**Task description**
Nothing less than an exact copy of all the records is required.

··· Supplied information ···

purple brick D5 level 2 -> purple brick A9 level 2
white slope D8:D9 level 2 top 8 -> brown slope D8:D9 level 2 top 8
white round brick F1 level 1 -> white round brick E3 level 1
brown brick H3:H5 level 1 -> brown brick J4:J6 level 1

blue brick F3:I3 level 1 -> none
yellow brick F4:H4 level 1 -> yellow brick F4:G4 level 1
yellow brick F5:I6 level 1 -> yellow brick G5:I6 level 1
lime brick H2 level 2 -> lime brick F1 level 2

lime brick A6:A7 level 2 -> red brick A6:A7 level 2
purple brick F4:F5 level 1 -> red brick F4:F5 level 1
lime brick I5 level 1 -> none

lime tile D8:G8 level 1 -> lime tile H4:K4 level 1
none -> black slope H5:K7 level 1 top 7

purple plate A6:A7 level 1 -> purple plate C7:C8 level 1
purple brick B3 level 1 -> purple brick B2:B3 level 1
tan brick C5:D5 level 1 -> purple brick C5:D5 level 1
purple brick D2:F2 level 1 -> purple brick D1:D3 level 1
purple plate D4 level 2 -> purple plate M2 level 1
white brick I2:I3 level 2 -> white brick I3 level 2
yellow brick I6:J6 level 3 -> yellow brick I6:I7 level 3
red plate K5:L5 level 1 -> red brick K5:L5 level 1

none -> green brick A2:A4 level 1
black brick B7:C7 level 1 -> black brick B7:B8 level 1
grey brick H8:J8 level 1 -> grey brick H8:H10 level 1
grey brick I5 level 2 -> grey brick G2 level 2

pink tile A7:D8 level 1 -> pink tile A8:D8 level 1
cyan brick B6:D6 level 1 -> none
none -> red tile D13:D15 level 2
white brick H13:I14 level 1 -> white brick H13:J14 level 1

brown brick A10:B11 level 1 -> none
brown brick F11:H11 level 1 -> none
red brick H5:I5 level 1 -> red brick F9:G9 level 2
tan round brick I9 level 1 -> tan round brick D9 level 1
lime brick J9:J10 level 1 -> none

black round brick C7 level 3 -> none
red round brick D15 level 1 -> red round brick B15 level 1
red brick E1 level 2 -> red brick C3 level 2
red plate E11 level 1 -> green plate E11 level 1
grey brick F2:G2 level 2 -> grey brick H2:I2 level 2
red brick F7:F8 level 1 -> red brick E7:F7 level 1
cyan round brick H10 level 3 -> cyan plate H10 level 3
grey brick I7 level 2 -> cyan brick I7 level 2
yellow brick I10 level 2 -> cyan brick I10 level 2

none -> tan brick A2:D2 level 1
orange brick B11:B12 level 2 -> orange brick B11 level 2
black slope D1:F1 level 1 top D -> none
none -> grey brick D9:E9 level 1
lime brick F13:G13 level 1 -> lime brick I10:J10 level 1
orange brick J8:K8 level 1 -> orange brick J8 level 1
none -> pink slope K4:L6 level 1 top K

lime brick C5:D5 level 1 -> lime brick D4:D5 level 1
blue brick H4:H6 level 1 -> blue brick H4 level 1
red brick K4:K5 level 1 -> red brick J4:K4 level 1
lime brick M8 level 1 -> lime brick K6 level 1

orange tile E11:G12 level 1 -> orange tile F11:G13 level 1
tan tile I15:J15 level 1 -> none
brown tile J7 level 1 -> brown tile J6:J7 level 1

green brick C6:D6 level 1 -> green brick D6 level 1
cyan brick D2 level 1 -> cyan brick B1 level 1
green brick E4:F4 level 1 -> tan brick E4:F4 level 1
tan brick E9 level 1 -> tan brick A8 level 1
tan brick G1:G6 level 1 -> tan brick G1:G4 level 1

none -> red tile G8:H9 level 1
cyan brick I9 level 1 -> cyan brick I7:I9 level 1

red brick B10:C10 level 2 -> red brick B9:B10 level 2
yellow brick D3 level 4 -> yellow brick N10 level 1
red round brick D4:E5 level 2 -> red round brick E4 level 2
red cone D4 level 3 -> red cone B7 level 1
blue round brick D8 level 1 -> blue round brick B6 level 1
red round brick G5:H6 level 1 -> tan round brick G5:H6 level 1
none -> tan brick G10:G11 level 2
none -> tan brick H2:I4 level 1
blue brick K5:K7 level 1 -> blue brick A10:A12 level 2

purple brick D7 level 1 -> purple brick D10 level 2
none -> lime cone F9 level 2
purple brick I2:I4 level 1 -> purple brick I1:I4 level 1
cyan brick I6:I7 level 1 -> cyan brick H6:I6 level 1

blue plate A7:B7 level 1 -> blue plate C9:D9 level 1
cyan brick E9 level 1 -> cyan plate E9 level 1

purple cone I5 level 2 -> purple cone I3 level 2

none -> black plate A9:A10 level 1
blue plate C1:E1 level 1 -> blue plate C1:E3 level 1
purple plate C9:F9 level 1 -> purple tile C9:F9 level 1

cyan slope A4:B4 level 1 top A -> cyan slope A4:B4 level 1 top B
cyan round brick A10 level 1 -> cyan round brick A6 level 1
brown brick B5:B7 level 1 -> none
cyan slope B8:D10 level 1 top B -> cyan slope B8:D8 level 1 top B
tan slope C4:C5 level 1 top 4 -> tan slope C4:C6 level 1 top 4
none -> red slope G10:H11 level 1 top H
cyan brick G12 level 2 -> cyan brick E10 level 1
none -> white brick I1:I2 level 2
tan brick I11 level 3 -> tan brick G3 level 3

···

**Exercise result**
purple brick D5 level 2 -> purple brick A9 level 2
white slope D8:D9 level 2 top 8 -> brown slope D8:D9 level 2 top 8
white round brick F1 level 1 -> white round brick E3 level 1
brown brick H3:H5 level 1 -> brown brick J4:J6 level 1

blue brick F3:I3 level 1 -> none
yellow brick F4:H4 level 1 -> yellow brick F4:G4 level 1
yellow brick F5:I6 level 1 -> yellow brick G5:I6 level 1
lime brick H2 level 2 -> lime brick F1 level 2

lime brick A6:A7 level 2 -> red brick A6:A7 level 2
purple brick F4:F5 level 1 -> red brick F4:F5 level 1
lime brick I5 level 1 -> none

lime tile D8:G8 level 1 -> lime tile H4:K4 level 1
none -> black slope H5:K7 level 1 top 7

purple plate A6:A7 level 1 -> purple plate C7:C8 level 1
purple brick B3 level 1 -> purple brick B2:B3 level 1
tan brick C5:D5 level 1 -> purple brick C5:D5 level 1
purple brick D2:F2 level 1 -> purple brick D1:D3 level 1
purple plate D4 level 2 -> purple plate M2 level 1
white brick I2:I3 level 2 -> white brick I3 level 2
yellow brick I6:J6 level 3 -> yellow brick I6:I7 level 3
red plate K5:L5 level 1 -> red brick K5:L5 level 1

none -> green brick A2:A4 level 1
black brick B7:C7 level 1 -> black brick B7:B8 level 1
grey brick H8:J8 level 1 -> grey brick H8:H10 level 1
grey brick I5 level 2 -> grey brick G2 level 2

pink tile A7:D8 level 1 -> pink tile A8:D8 level 1
cyan brick B6:D6 level 1 -> none
none -> red tile D13:D15 level 2
white brick H13:I14 level 1 -> white brick H13:J14 level 1

brown brick A10:B11 level 1 -> none
brown brick F11:H11 level 1 -> none
red brick H5:I5 level 1 -> red brick F9:G9 level 2
tan round brick I9 level 1 -> tan round brick D9 level 1
lime brick J9:J10 level 1 -> none

black round brick C7 level 3 -> none
red round brick D15 level 1 -> red round brick B15 level 1
red brick E1 level 2 -> red brick C3 level 2
red plate E11 level 1 -> green plate E11 level 1
grey brick F2:G2 level 2 -> grey brick H2:I2 level 2
red brick F7:F8 level 1 -> red brick E7:F7 level 1
cyan round brick H10 level 3 -> cyan plate H10 level 3
grey brick I7 level 2 -> cyan brick I7 level 2
yellow brick I10 level 2 -> cyan brick I10 level 2

none -> tan brick A2:D2 level 1
orange brick B11:B12 level 2 -> orange brick B11 level 2
black slope D1:F1 level 1 top D -> none
none -> grey brick D9:E9 level 1
lime brick F13:G13 level 1 -> lime brick I10:J10 level 1
orange brick J8:K8 level 1 -> orange brick J8 level 1
none -> pink slope K4:L6 level 1 top K

lime brick C5:D5 level 1 -> lime brick D4:D5 level 1
blue brick H4:H6 level 1 -> blue brick H4 level 1
red brick K4:K5 level 1 -> red brick J4:K4 level 1
lime brick M8 level 1 -> lime brick K6 level 1

orange tile E11:G12 level 1 -> orange tile F11:G13 level 1
tan tile I15:J15 level 1 -> none
brown tile J7 level 1 -> brown tile J6:J7 level 1

green brick C6:D6 level 1 -> green brick D6 level 1
cyan brick D2 level 1 -> cyan brick B1 level 1
green brick E4:F4 level 1 -> tan brick E4:F4 level 1
tan brick E9 level 1 -> tan brick A8 level 1
tan brick G1:G6 level 1 -> tan brick G1:G4 level 1

none -> red tile G8:H9 level 1
cyan brick I9 level 1 -> cyan brick I7:I9 level 1

red brick B10:C10 level 2 -> red brick B9:B10 level 2
yellow brick D3 level 4 -> yellow brick N10 level 1
red round brick D4:E5 level 2 -> red round brick E4 level 2
red cone D4 level 3 -> red cone B7 level 1
blue round brick D8 level 1 -> blue round brick B6 level 1
red round brick G5:H6 level 1 -> tan round brick G5:H6 level 1
none -> tan brick G10:G11 level 2
none -> tan brick H2:I4 level 1
blue brick K5:K7 level 1 -> blue brick A10:A12 level 2

purple brick D7 level 1 -> purple brick D10 level 2
none -> lime cone F9 level 2
purple brick I2:I4 level 1 -> purple brick I1:I4 level 1
cyan brick I6:I7 level 1 -> cyan brick H6:I6 level 1

blue plate A7:B7 level 1 -> blue plate C9:D9 level 1
cyan brick E9 level 1 -> cyan plate E9 level 1

purple cone I5 level 2 -> purple cone I3 level 2

none -> black plate A9:A10 level 1
blue plate C1:E1 level 1 -> blue plate C1:E3 level 1
purple plate C9:F9 level 1 -> purple tile C9:F9 level 1

cyan slope A4:B4 level 1 top A -> cyan slope A4:B4 level 1 top B
cyan round brick A10 level 1 -> cyan round brick A6 level 1
brown brick B5:B7 level 1 -> none
cyan slope B8:D10 level 1 top B -> cyan slope B8:D8 level 1 top B
tan slope C4:C5 level 1 top 4 -> tan slope C4:C6 level 1 top 4
none -> red slope G10:H11 level 1 top H
cyan brick G12 level 2 -> cyan brick E10 level 1
none -> white brick I1:I2 level 2
tan brick I11 level 3 -> tan brick G3 level 3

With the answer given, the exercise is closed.